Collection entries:
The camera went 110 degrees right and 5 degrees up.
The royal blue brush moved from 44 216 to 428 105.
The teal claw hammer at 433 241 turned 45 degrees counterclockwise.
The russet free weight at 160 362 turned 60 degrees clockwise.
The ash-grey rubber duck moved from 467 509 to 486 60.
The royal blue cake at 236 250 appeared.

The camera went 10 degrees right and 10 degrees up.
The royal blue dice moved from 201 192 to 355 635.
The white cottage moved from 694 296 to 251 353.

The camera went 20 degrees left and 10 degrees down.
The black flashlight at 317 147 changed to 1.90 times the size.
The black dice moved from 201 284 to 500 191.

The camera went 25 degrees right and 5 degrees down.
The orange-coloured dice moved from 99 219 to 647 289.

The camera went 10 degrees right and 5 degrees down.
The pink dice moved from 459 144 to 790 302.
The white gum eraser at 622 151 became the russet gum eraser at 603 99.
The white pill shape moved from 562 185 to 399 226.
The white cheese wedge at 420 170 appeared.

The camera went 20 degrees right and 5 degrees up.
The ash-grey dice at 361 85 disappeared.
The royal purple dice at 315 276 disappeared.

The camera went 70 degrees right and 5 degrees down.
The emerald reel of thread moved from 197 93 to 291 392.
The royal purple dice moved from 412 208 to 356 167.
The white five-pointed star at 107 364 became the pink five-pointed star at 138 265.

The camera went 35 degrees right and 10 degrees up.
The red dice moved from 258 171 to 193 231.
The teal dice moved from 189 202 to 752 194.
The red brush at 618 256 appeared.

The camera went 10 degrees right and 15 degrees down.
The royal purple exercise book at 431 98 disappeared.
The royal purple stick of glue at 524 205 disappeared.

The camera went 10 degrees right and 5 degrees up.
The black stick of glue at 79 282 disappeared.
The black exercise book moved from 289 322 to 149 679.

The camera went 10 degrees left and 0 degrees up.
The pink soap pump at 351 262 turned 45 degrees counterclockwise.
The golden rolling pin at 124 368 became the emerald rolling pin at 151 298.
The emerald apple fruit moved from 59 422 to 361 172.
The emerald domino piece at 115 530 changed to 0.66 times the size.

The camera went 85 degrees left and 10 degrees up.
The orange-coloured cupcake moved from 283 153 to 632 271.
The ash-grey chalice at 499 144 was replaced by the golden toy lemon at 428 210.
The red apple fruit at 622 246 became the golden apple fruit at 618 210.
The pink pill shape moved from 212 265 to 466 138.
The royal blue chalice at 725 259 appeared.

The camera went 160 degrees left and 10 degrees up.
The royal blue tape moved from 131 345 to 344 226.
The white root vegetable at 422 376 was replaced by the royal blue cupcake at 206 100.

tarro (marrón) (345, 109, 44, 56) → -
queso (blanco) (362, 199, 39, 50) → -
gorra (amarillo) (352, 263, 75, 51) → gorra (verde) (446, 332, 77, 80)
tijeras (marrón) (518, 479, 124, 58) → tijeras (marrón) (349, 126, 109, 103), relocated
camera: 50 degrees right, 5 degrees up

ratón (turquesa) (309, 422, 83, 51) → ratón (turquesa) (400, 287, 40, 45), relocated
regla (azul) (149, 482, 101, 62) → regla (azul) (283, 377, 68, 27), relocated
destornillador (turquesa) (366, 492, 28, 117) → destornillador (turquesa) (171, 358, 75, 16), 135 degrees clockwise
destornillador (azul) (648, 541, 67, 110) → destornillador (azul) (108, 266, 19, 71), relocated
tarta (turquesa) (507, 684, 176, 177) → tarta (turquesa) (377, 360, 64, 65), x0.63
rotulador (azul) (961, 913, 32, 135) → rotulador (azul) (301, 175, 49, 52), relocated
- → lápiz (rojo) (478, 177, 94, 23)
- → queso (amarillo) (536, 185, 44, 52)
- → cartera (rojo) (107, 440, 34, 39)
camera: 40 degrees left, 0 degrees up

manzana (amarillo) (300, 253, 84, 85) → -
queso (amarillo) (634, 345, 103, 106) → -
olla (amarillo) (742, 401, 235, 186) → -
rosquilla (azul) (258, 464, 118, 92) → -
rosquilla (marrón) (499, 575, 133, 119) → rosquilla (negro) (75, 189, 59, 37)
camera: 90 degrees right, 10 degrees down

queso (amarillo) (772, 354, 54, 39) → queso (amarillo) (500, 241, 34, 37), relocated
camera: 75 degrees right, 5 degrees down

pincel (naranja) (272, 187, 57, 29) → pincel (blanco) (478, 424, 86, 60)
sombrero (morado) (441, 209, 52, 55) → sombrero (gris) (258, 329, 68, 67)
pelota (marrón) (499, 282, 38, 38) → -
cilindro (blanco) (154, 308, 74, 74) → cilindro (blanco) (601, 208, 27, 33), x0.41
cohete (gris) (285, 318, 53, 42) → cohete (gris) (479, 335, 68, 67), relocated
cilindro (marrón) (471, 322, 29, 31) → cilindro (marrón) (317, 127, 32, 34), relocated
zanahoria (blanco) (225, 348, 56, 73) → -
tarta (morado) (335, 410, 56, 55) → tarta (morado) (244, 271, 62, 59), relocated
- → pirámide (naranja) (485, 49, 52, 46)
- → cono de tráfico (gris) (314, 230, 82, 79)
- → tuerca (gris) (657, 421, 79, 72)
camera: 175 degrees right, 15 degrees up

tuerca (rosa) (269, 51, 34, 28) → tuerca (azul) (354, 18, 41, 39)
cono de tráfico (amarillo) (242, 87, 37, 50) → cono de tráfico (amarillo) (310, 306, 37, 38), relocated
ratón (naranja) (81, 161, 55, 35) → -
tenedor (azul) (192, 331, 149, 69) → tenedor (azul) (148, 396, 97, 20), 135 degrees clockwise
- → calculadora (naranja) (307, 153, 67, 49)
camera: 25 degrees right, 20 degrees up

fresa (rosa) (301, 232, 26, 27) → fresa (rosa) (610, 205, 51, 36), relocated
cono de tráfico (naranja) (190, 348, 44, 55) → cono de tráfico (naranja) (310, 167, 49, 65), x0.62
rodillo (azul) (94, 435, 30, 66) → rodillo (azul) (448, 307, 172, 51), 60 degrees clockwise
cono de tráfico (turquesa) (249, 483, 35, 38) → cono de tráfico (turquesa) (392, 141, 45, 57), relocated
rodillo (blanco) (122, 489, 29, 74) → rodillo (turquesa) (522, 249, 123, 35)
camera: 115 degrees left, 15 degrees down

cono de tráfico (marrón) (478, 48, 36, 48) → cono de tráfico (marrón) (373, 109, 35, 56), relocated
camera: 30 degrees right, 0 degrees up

Task:
Please make the answer a complete, exact reproduction of the records.

Output:
The camera went 110 degrees right and 5 degrees up.
The royal blue brush moved from 44 216 to 428 105.
The teal claw hammer at 433 241 turned 45 degrees counterclockwise.
The russet free weight at 160 362 turned 60 degrees clockwise.
The ash-grey rubber duck moved from 467 509 to 486 60.
The royal blue cake at 236 250 appeared.

The camera went 10 degrees right and 10 degrees up.
The royal blue dice moved from 201 192 to 355 635.
The white cottage moved from 694 296 to 251 353.

The camera went 20 degrees left and 10 degrees down.
The black flashlight at 317 147 changed to 1.90 times the size.
The black dice moved from 201 284 to 500 191.

The camera went 25 degrees right and 5 degrees down.
The orange-coloured dice moved from 99 219 to 647 289.

The camera went 10 degrees right and 5 degrees down.
The pink dice moved from 459 144 to 790 302.
The white gum eraser at 622 151 became the russet gum eraser at 603 99.
The white pill shape moved from 562 185 to 399 226.
The white cheese wedge at 420 170 appeared.

The camera went 20 degrees right and 5 degrees up.
The ash-grey dice at 361 85 disappeared.
The royal purple dice at 315 276 disappeared.

The camera went 70 degrees right and 5 degrees down.
The emerald reel of thread moved from 197 93 to 291 392.
The royal purple dice moved from 412 208 to 356 167.
The white five-pointed star at 107 364 became the pink five-pointed star at 138 265.

The camera went 35 degrees right and 10 degrees up.
The red dice moved from 258 171 to 193 231.
The teal dice moved from 189 202 to 752 194.
The red brush at 618 256 appeared.

The camera went 10 degrees right and 15 degrees down.
The royal purple exercise book at 431 98 disappeared.
The royal purple stick of glue at 524 205 disappeared.

The camera went 10 degrees right and 5 degrees up.
The black stick of glue at 79 282 disappeared.
The black exercise book moved from 289 322 to 149 679.

The camera went 10 degrees left and 0 degrees up.
The pink soap pump at 351 262 turned 45 degrees counterclockwise.
The golden rolling pin at 124 368 became the emerald rolling pin at 151 298.
The emerald apple fruit moved from 59 422 to 361 172.
The emerald domino piece at 115 530 changed to 0.66 times the size.

The camera went 85 degrees left and 10 degrees up.
The orange-coloured cupcake moved from 283 153 to 632 271.
The ash-grey chalice at 499 144 was replaced by the golden toy lemon at 428 210.
The red apple fruit at 622 246 became the golden apple fruit at 618 210.
The pink pill shape moved from 212 265 to 466 138.
The royal blue chalice at 725 259 appeared.

The camera went 160 degrees left and 10 degrees up.
The royal blue tape moved from 131 345 to 344 226.
The white root vegetable at 422 376 was replaced by the royal blue cupcake at 206 100.

tarro (marrón) (345, 109, 44, 56) → -
queso (blanco) (362, 199, 39, 50) → -
gorra (amarillo) (352, 263, 75, 51) → gorra (verde) (446, 332, 77, 80)
tijeras (marrón) (518, 479, 124, 58) → tijeras (marrón) (349, 126, 109, 103), relocated
camera: 50 degrees right, 5 degrees up

ratón (turquesa) (309, 422, 83, 51) → ratón (turquesa) (400, 287, 40, 45), relocated
regla (azul) (149, 482, 101, 62) → regla (azul) (283, 377, 68, 27), relocated
destornillador (turquesa) (366, 492, 28, 117) → destornillador (turquesa) (171, 358, 75, 16), 135 degrees clockwise
destornillador (azul) (648, 541, 67, 110) → destornillador (azul) (108, 266, 19, 71), relocated
tarta (turquesa) (507, 684, 176, 177) → tarta (turquesa) (377, 360, 64, 65), x0.63
rotulador (azul) (961, 913, 32, 135) → rotulador (azul) (301, 175, 49, 52), relocated
- → lápiz (rojo) (478, 177, 94, 23)
- → queso (amarillo) (536, 185, 44, 52)
- → cartera (rojo) (107, 440, 34, 39)
camera: 40 degrees left, 0 degrees up

manzana (amarillo) (300, 253, 84, 85) → -
queso (amarillo) (634, 345, 103, 106) → -
olla (amarillo) (742, 401, 235, 186) → -
rosquilla (azul) (258, 464, 118, 92) → -
rosquilla (marrón) (499, 575, 133, 119) → rosquilla (negro) (75, 189, 59, 37)
camera: 90 degrees right, 10 degrees down

queso (amarillo) (772, 354, 54, 39) → queso (amarillo) (500, 241, 34, 37), relocated
camera: 75 degrees right, 5 degrees down

pincel (naranja) (272, 187, 57, 29) → pincel (blanco) (478, 424, 86, 60)
sombrero (morado) (441, 209, 52, 55) → sombrero (gris) (258, 329, 68, 67)
pelota (marrón) (499, 282, 38, 38) → -
cilindro (blanco) (154, 308, 74, 74) → cilindro (blanco) (601, 208, 27, 33), x0.41
cohete (gris) (285, 318, 53, 42) → cohete (gris) (479, 335, 68, 67), relocated
cilindro (marrón) (471, 322, 29, 31) → cilindro (marrón) (317, 127, 32, 34), relocated
zanahoria (blanco) (225, 348, 56, 73) → -
tarta (morado) (335, 410, 56, 55) → tarta (morado) (244, 271, 62, 59), relocated
- → pirámide (naranja) (485, 49, 52, 46)
- → cono de tráfico (gris) (314, 230, 82, 79)
- → tuerca (gris) (657, 421, 79, 72)
camera: 175 degrees right, 15 degrees up

tuerca (rosa) (269, 51, 34, 28) → tuerca (azul) (354, 18, 41, 39)
cono de tráfico (amarillo) (242, 87, 37, 50) → cono de tráfico (amarillo) (310, 306, 37, 38), relocated
ratón (naranja) (81, 161, 55, 35) → -
tenedor (azul) (192, 331, 149, 69) → tenedor (azul) (148, 396, 97, 20), 135 degrees clockwise
- → calculadora (naranja) (307, 153, 67, 49)
camera: 25 degrees right, 20 degrees up

fresa (rosa) (301, 232, 26, 27) → fresa (rosa) (610, 205, 51, 36), relocated
cono de tráfico (naranja) (190, 348, 44, 55) → cono de tráfico (naranja) (310, 167, 49, 65), x0.62
rodillo (azul) (94, 435, 30, 66) → rodillo (azul) (448, 307, 172, 51), 60 degrees clockwise
cono de tráfico (turquesa) (249, 483, 35, 38) → cono de tráfico (turquesa) (392, 141, 45, 57), relocated
rodillo (blanco) (122, 489, 29, 74) → rodillo (turquesa) (522, 249, 123, 35)
camera: 115 degrees left, 15 degrees down

cono de tráfico (marrón) (478, 48, 36, 48) → cono de tráfico (marrón) (373, 109, 35, 56), relocated
camera: 30 degrees right, 0 degrees up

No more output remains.